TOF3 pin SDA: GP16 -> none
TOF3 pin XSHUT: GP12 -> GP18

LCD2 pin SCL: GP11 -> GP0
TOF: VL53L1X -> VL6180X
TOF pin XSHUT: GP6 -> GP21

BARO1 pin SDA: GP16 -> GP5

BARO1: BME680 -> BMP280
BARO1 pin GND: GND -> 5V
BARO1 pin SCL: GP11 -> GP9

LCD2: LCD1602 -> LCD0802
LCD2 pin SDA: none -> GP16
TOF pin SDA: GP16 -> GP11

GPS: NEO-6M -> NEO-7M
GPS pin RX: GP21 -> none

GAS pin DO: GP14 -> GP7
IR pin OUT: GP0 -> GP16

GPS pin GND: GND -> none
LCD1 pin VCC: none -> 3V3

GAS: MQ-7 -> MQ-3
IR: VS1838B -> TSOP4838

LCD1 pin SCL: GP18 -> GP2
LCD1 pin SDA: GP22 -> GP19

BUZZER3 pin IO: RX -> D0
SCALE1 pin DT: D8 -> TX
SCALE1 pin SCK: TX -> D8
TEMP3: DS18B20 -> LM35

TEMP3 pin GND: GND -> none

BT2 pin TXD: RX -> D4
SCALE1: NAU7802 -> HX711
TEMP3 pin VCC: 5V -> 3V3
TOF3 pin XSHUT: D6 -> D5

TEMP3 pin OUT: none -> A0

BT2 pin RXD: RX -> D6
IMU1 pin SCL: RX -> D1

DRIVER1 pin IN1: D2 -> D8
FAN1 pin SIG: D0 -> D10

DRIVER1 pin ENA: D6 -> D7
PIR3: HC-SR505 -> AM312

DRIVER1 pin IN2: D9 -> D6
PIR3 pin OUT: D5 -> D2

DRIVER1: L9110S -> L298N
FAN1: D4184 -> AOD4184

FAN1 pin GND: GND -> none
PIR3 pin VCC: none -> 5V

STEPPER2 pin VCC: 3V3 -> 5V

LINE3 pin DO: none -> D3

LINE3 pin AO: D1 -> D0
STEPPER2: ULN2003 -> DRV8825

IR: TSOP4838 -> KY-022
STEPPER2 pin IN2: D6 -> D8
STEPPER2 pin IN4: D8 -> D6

| Goal of the exercise |
Each line of the data that includes "none" should be copied.

| Task answer |
TOF3 pin SDA: GP16 -> none
LCD2 pin SDA: none -> GP16
GPS pin RX: GP21 -> none
GPS pin GND: GND -> none
LCD1 pin VCC: none -> 3V3
TEMP3 pin GND: GND -> none
TEMP3 pin OUT: none -> A0
FAN1 pin GND: GND -> none
PIR3 pin VCC: none -> 5V
LINE3 pin DO: none -> D3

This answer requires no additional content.